## Records from a data collection
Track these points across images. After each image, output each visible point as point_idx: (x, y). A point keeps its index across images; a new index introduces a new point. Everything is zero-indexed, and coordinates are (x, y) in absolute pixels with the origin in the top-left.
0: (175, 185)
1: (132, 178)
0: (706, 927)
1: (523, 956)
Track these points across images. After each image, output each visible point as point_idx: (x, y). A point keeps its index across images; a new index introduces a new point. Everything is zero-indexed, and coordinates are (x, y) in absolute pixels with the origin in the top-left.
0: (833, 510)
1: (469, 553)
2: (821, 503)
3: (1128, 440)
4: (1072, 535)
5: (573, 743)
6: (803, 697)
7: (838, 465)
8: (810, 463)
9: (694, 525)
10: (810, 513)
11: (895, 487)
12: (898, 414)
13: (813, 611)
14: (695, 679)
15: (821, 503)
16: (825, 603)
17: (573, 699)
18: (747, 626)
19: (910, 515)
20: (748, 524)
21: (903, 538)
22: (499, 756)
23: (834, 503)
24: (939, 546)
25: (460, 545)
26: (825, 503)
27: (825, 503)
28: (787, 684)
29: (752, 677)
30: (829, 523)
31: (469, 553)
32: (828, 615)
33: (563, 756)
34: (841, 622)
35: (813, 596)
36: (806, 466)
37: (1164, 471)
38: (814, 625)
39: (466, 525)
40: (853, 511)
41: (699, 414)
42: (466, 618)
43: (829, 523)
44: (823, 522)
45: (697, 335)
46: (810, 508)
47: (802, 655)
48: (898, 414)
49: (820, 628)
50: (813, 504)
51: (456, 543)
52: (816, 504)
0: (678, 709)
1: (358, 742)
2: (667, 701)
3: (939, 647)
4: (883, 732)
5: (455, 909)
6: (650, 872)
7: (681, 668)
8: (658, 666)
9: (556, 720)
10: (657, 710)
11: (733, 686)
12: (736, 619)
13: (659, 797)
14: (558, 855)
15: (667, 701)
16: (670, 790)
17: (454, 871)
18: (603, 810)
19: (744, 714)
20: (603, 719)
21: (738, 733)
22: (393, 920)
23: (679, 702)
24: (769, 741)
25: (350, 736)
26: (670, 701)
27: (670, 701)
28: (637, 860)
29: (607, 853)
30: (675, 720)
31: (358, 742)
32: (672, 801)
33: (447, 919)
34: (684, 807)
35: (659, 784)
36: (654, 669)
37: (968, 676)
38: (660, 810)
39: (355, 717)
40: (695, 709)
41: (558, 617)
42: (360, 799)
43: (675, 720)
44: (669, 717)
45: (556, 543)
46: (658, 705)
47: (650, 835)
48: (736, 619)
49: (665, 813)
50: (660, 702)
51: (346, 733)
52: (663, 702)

## Your task
Rewrite everything from the start of the records down to the line containing "1: (523, 956)", including that line, as a numbered list, leaving out any blank lines.

## Result below
1. Track these points across images. After each image, output each visible point as point_idx: (x, y). A point keeps its index across images; a new index introduces a new point. Everything is zero-indexed, and coordinates are (x, y) in absolute pixels with the origin in the top-left.
2. 0: (175, 185)
3. 1: (132, 178)
4. 0: (706, 927)
5. 1: (523, 956)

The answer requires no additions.